Records for the exercise section start
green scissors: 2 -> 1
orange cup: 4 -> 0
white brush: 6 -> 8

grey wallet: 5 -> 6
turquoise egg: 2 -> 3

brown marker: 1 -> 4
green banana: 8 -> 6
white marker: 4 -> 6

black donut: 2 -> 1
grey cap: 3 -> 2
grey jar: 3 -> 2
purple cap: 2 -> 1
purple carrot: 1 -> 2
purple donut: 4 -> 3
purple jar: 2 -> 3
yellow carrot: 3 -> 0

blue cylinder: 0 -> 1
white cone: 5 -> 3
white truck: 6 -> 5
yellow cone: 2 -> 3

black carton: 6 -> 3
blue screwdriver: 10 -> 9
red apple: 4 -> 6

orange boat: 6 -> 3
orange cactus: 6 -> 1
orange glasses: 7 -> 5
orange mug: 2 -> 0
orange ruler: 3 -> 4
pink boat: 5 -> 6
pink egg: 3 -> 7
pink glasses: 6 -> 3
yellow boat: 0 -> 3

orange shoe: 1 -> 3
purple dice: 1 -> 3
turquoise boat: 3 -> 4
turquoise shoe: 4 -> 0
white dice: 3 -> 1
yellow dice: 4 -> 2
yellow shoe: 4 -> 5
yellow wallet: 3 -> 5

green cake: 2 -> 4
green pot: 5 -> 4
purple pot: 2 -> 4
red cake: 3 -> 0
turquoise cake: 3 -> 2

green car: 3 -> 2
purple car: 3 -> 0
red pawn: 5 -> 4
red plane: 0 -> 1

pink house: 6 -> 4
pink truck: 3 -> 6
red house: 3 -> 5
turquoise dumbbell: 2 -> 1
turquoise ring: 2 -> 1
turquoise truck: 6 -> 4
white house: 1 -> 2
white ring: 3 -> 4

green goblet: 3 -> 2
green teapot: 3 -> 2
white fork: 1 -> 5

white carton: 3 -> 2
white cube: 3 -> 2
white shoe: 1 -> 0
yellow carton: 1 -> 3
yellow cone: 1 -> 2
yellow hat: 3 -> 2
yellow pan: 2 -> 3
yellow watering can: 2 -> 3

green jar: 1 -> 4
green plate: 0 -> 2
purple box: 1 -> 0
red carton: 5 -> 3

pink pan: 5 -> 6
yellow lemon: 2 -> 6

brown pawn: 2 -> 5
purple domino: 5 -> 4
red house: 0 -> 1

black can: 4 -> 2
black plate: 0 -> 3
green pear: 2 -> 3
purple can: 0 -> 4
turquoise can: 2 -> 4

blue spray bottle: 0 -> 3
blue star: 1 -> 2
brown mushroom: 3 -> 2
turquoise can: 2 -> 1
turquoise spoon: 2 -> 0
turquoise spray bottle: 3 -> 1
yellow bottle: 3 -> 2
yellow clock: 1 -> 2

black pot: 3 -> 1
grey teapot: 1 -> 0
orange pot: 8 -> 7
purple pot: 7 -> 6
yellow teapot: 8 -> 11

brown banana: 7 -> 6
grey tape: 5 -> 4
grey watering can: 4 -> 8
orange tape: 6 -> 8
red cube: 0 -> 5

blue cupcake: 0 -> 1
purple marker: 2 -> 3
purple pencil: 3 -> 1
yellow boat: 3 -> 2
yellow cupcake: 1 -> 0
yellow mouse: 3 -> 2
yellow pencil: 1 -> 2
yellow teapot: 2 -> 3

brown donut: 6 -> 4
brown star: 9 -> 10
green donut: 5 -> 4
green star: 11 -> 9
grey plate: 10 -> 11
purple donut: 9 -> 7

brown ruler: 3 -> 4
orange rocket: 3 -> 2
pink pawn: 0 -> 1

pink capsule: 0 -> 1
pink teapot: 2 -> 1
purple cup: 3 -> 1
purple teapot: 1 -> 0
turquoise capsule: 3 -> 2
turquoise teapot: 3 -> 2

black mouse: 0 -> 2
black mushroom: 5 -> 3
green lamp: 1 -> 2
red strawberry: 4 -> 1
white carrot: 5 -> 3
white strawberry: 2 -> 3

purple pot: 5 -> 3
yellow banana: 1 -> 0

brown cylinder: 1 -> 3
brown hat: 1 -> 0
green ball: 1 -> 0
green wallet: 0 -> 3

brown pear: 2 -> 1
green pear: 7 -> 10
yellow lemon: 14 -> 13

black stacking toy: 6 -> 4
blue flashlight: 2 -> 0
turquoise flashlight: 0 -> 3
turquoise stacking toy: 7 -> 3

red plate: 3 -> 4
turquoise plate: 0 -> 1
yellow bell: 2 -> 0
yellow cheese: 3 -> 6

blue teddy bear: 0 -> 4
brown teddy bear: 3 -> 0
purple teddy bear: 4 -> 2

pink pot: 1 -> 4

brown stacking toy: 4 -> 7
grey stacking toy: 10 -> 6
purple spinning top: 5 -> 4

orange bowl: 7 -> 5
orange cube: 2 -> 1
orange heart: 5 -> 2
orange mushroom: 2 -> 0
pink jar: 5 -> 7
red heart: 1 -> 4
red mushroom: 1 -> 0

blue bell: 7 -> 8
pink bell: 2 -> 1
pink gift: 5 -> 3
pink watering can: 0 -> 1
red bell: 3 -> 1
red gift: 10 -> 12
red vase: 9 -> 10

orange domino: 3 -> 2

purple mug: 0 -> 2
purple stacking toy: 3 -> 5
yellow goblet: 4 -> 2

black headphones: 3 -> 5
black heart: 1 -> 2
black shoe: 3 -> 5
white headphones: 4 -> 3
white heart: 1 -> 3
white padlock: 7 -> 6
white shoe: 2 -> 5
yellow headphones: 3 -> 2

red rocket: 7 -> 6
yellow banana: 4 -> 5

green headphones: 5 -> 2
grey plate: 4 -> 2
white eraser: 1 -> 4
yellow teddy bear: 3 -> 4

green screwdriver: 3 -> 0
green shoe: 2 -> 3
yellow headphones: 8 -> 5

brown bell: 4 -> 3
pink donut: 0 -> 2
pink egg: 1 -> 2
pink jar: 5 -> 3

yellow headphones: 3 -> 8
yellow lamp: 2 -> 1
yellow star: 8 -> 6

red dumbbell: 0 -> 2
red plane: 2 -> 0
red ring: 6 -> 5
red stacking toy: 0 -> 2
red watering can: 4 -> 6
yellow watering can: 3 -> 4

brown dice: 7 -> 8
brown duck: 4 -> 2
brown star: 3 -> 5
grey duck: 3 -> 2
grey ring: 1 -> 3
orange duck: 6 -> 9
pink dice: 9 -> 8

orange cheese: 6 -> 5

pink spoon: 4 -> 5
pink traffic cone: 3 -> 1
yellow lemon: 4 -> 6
Records for the exercise section end
Problem statement »
Retype the records above from the very first line down to the line with "yellow shoe: 4 -> 5", keeping both of those lines. Include nothing beyond them.

The completed task »
green scissors: 2 -> 1
orange cup: 4 -> 0
white brush: 6 -> 8

grey wallet: 5 -> 6
turquoise egg: 2 -> 3

brown marker: 1 -> 4
green banana: 8 -> 6
white marker: 4 -> 6

black donut: 2 -> 1
grey cap: 3 -> 2
grey jar: 3 -> 2
purple cap: 2 -> 1
purple carrot: 1 -> 2
purple donut: 4 -> 3
purple jar: 2 -> 3
yellow carrot: 3 -> 0

blue cylinder: 0 -> 1
white cone: 5 -> 3
white truck: 6 -> 5
yellow cone: 2 -> 3

black carton: 6 -> 3
blue screwdriver: 10 -> 9
red apple: 4 -> 6

orange boat: 6 -> 3
orange cactus: 6 -> 1
orange glasses: 7 -> 5
orange mug: 2 -> 0
orange ruler: 3 -> 4
pink boat: 5 -> 6
pink egg: 3 -> 7
pink glasses: 6 -> 3
yellow boat: 0 -> 3

orange shoe: 1 -> 3
purple dice: 1 -> 3
turquoise boat: 3 -> 4
turquoise shoe: 4 -> 0
white dice: 3 -> 1
yellow dice: 4 -> 2
yellow shoe: 4 -> 5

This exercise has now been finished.